■ TASK TO CARRY OUT ■
Start with the line containing "pink brick D7" and write out each line through the end of the listing, exactly as given.

■ DATA ■
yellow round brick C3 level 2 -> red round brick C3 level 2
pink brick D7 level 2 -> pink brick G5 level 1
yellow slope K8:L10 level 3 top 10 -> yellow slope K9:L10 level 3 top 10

■ EXERCISE OUTPUT ■
pink brick D7 level 2 -> pink brick G5 level 1
yellow slope K8:L10 level 3 top 10 -> yellow slope K9:L10 level 3 top 10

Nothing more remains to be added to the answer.